ABOUT THIS TASK:
What lines below include the word "none"? Copy each one.

------ RECORDS SUPPLIED

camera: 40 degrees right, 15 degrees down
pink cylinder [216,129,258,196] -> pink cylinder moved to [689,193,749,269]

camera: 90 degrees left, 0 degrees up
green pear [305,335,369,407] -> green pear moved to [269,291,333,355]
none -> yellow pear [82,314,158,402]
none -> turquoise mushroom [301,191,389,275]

------------

WRITTEN RESPONSE:
none -> yellow pear [82,314,158,402]
none -> turquoise mushroom [301,191,389,275]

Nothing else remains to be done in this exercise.